Task instructions: Be exact. Print each record as it stands.
▼
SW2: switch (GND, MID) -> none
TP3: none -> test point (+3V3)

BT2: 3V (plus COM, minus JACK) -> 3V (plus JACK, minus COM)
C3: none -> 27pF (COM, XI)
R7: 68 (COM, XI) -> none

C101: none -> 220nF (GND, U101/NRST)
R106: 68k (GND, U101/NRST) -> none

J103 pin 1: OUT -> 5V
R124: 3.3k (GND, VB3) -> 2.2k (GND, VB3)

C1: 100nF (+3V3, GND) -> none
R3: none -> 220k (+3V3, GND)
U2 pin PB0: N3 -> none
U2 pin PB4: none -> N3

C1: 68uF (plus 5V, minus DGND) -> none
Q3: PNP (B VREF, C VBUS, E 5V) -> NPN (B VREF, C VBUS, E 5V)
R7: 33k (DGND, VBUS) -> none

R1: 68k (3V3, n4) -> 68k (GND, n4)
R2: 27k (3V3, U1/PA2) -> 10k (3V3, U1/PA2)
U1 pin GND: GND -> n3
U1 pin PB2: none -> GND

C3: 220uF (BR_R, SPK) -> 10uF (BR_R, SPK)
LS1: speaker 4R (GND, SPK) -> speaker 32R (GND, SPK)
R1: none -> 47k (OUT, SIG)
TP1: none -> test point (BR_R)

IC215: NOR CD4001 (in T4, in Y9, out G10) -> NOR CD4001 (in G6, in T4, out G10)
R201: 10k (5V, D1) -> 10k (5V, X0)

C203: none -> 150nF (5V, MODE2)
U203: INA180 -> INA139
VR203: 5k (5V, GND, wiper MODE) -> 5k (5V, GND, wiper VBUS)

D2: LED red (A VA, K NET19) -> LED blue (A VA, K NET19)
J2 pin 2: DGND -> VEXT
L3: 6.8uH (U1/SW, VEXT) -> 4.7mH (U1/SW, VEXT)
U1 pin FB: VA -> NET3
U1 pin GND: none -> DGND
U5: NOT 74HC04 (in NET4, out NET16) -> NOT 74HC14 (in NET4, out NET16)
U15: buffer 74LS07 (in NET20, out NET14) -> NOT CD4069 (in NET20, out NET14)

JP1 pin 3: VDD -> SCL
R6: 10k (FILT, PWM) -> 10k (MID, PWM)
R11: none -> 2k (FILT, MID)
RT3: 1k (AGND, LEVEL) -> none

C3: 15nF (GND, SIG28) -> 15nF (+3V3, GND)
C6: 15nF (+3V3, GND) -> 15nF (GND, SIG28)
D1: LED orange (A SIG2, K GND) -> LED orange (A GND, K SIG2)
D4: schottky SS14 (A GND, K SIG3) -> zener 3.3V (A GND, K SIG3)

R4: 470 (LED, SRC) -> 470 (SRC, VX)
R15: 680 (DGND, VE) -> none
▲
Response below:
SW2: switch (GND, MID) -> none
TP3: none -> test point (+3V3)

BT2: 3V (plus COM, minus JACK) -> 3V (plus JACK, minus COM)
C3: none -> 27pF (COM, XI)
R7: 68 (COM, XI) -> none

C101: none -> 220nF (GND, U101/NRST)
R106: 68k (GND, U101/NRST) -> none

J103 pin 1: OUT -> 5V
R124: 3.3k (GND, VB3) -> 2.2k (GND, VB3)

C1: 100nF (+3V3, GND) -> none
R3: none -> 220k (+3V3, GND)
U2 pin PB0: N3 -> none
U2 pin PB4: none -> N3

C1: 68uF (plus 5V, minus DGND) -> none
Q3: PNP (B VREF, C VBUS, E 5V) -> NPN (B VREF, C VBUS, E 5V)
R7: 33k (DGND, VBUS) -> none

R1: 68k (3V3, n4) -> 68k (GND, n4)
R2: 27k (3V3, U1/PA2) -> 10k (3V3, U1/PA2)
U1 pin GND: GND -> n3
U1 pin PB2: none -> GND

C3: 220uF (BR_R, SPK) -> 10uF (BR_R, SPK)
LS1: speaker 4R (GND, SPK) -> speaker 32R (GND, SPK)
R1: none -> 47k (OUT, SIG)
TP1: none -> test point (BR_R)

IC215: NOR CD4001 (in T4, in Y9, out G10) -> NOR CD4001 (in G6, in T4, out G10)
R201: 10k (5V, D1) -> 10k (5V, X0)

C203: none -> 150nF (5V, MODE2)
U203: INA180 -> INA139
VR203: 5k (5V, GND, wiper MODE) -> 5k (5V, GND, wiper VBUS)

D2: LED red (A VA, K NET19) -> LED blue (A VA, K NET19)
J2 pin 2: DGND -> VEXT
L3: 6.8uH (U1/SW, VEXT) -> 4.7mH (U1/SW, VEXT)
U1 pin FB: VA -> NET3
U1 pin GND: none -> DGND
U5: NOT 74HC04 (in NET4, out NET16) -> NOT 74HC14 (in NET4, out NET16)
U15: buffer 74LS07 (in NET20, out NET14) -> NOT CD4069 (in NET20, out NET14)

JP1 pin 3: VDD -> SCL
R6: 10k (FILT, PWM) -> 10k (MID, PWM)
R11: none -> 2k (FILT, MID)
RT3: 1k (AGND, LEVEL) -> none

C3: 15nF (GND, SIG28) -> 15nF (+3V3, GND)
C6: 15nF (+3V3, GND) -> 15nF (GND, SIG28)
D1: LED orange (A SIG2, K GND) -> LED orange (A GND, K SIG2)
D4: schottky SS14 (A GND, K SIG3) -> zener 3.3V (A GND, K SIG3)

R4: 470 (LED, SRC) -> 470 (SRC, VX)
R15: 680 (DGND, VE) -> none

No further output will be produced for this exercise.